AIM OF THE EXERCISE => Scan the lines below for the string "window". Reply with how many match, and no other words.

DATA PROVIDED =>
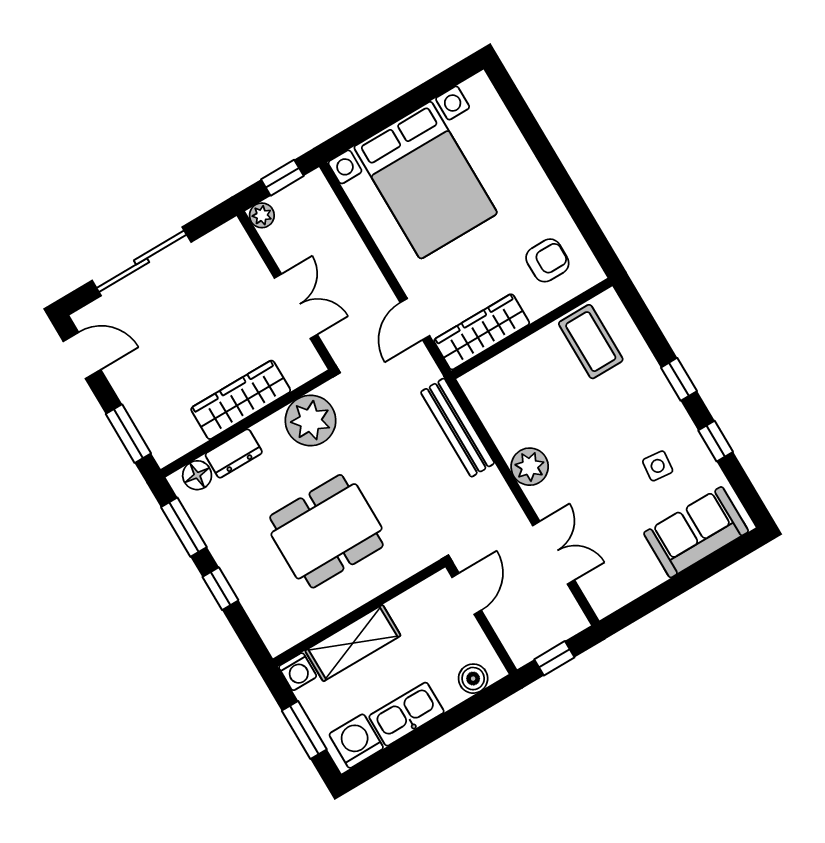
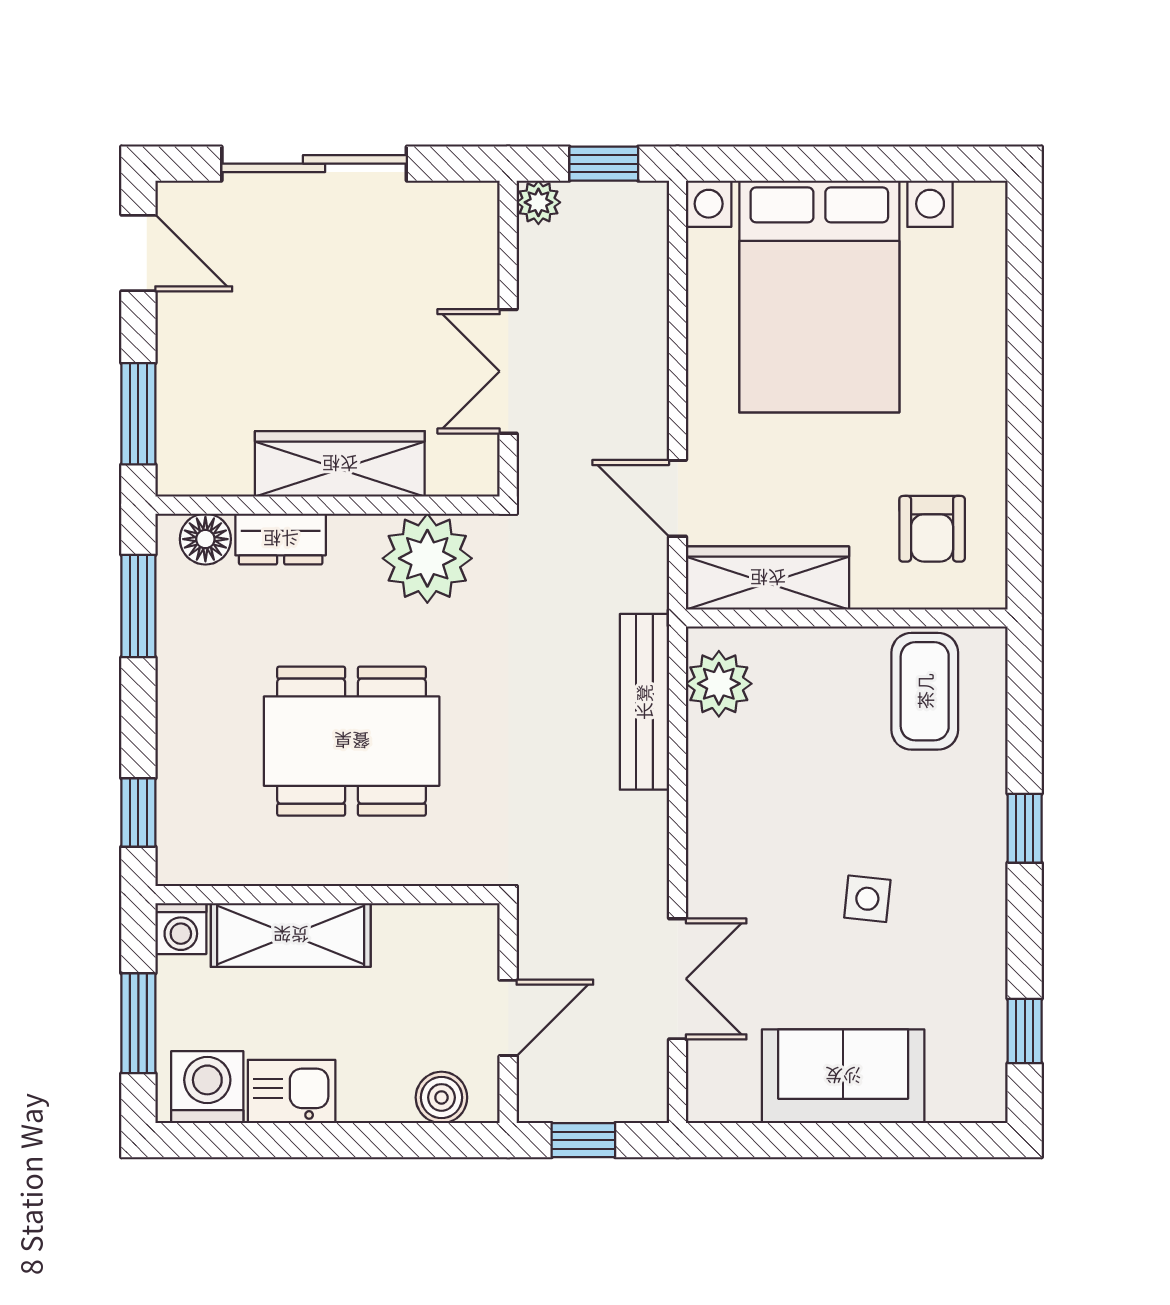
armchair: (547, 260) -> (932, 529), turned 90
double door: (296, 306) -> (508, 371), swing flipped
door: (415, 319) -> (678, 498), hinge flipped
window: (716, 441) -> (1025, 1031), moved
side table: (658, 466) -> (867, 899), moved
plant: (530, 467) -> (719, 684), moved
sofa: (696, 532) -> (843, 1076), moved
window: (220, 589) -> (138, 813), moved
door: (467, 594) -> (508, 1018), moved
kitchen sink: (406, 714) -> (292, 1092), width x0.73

EXERCISE SOLUTION => 2